Every line below that mentions the word "minus" should be copied out.

◆ DATASET EXTRACT ◆

────────────────────────────────────────

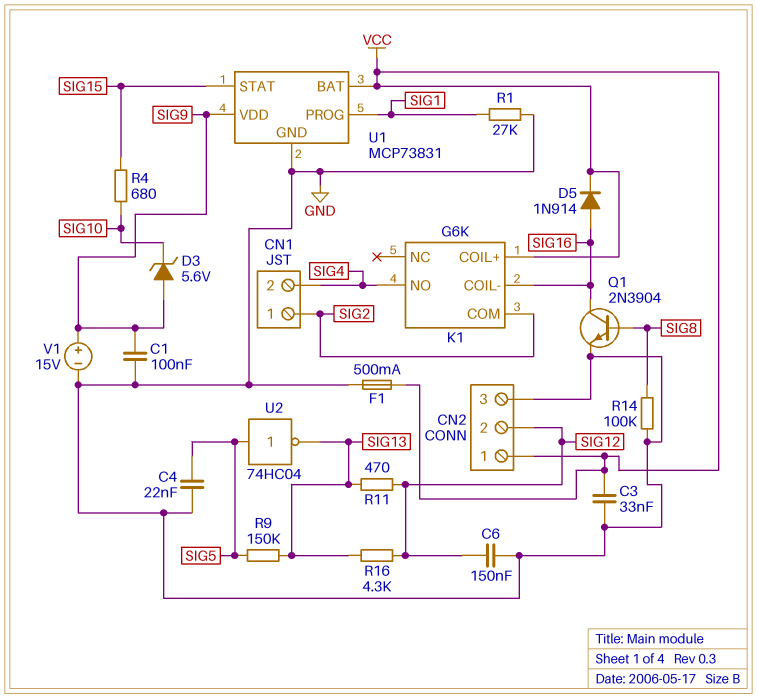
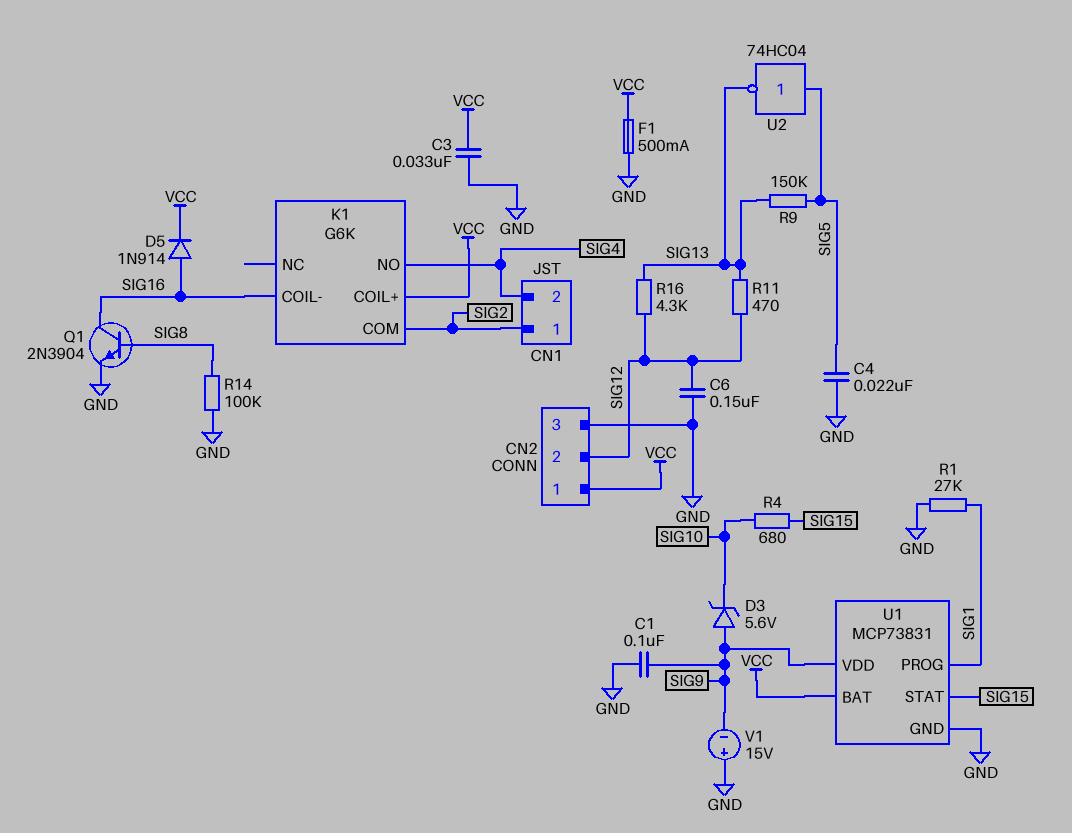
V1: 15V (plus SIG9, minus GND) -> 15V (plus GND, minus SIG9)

────────────────────────────────────────

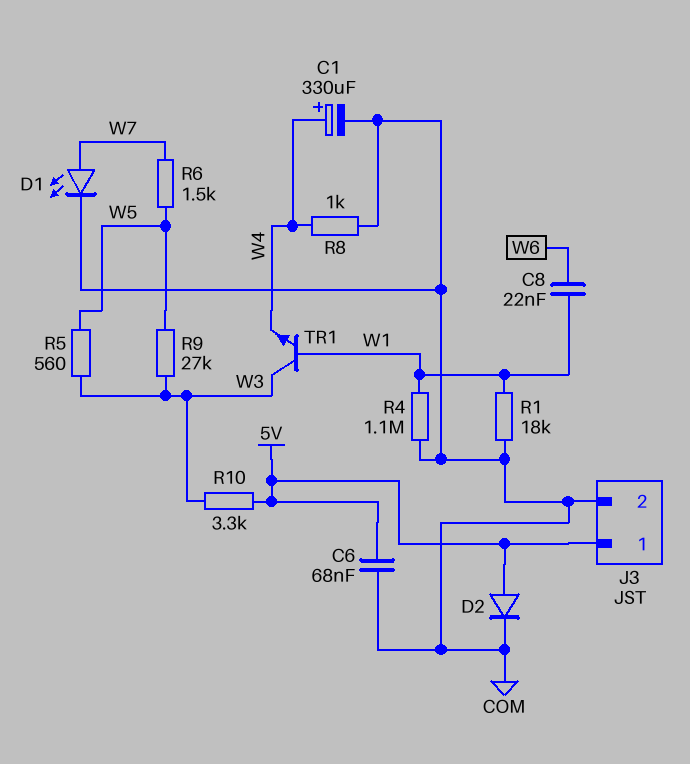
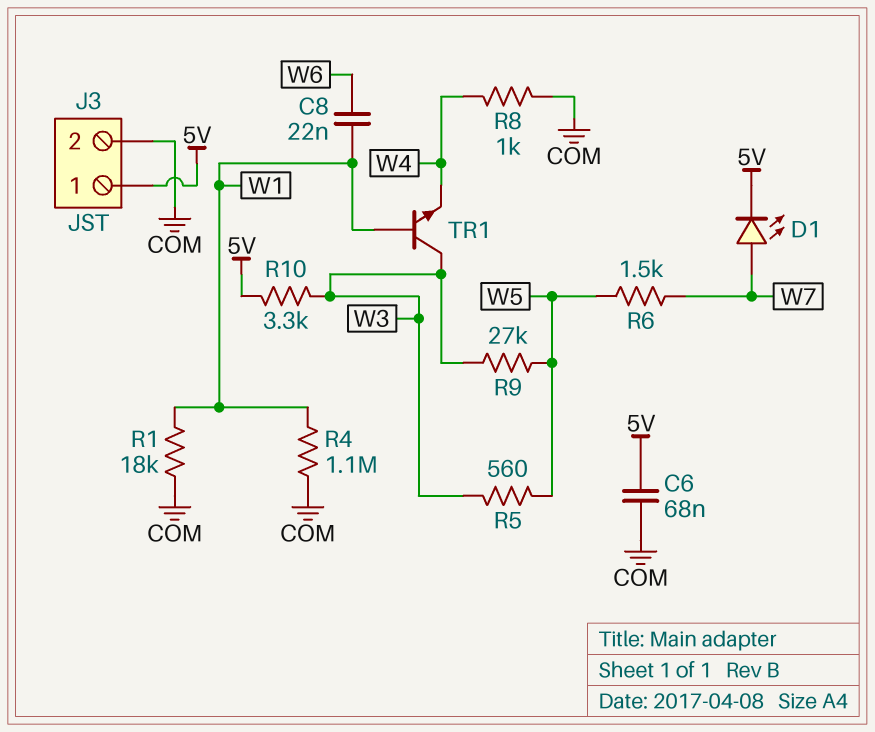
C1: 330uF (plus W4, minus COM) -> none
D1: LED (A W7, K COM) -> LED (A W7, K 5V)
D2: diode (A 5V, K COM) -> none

────────────────────────────────────────

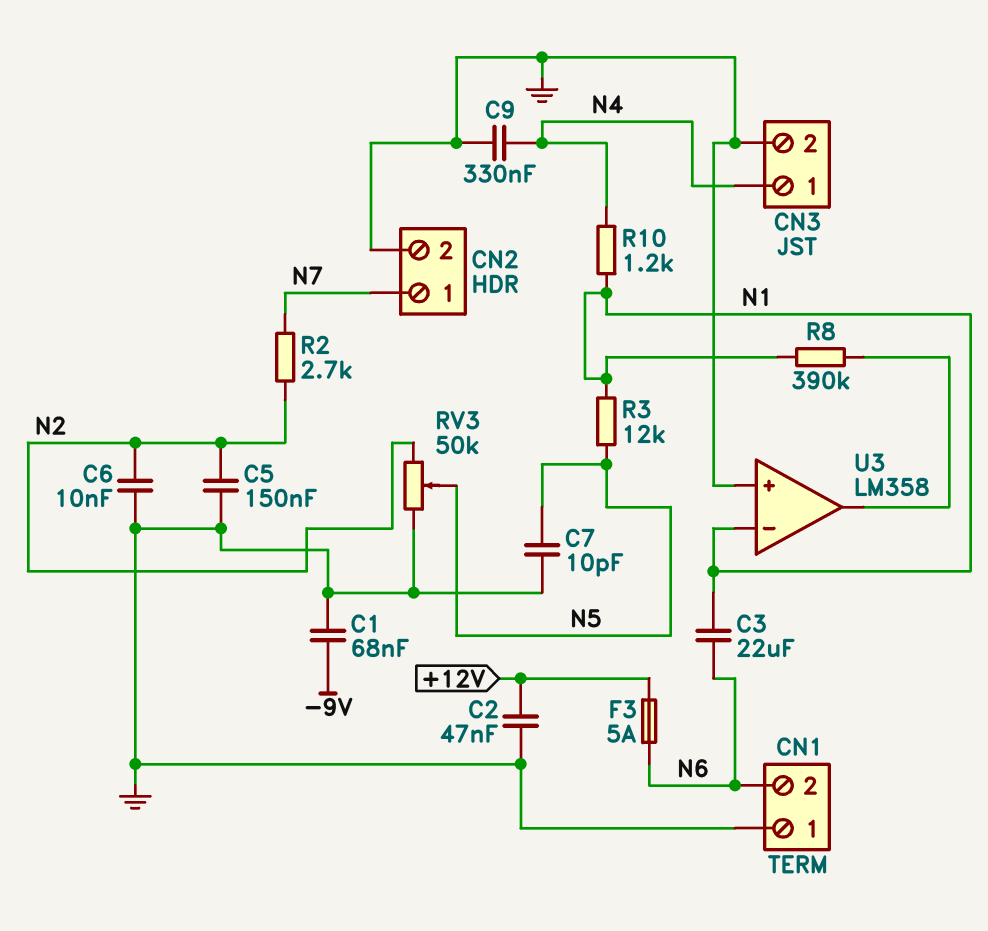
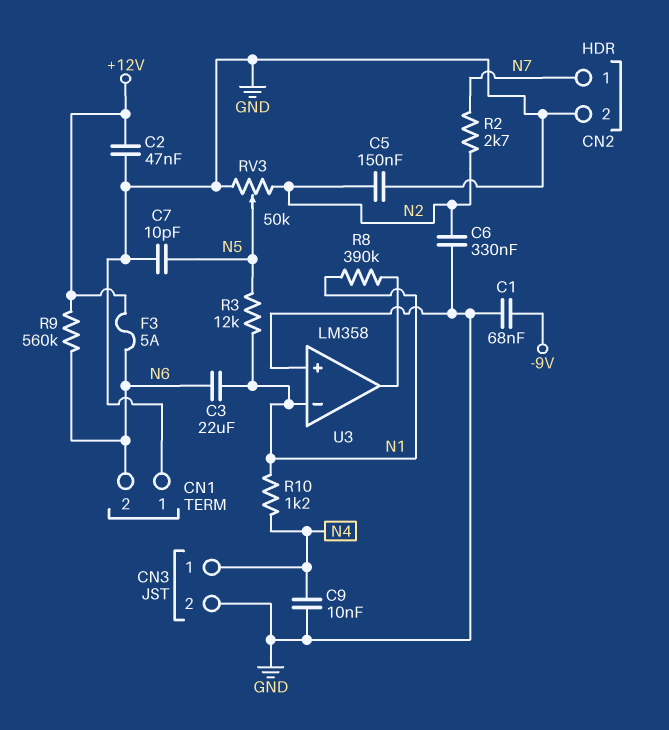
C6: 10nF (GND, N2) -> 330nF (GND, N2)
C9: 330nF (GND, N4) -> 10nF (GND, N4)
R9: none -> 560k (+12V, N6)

────────────────────────────────────────

◆ SOLUTION BELOW ◆
V1: 15V (plus SIG9, minus GND) -> 15V (plus GND, minus SIG9)
C1: 330uF (plus W4, minus COM) -> none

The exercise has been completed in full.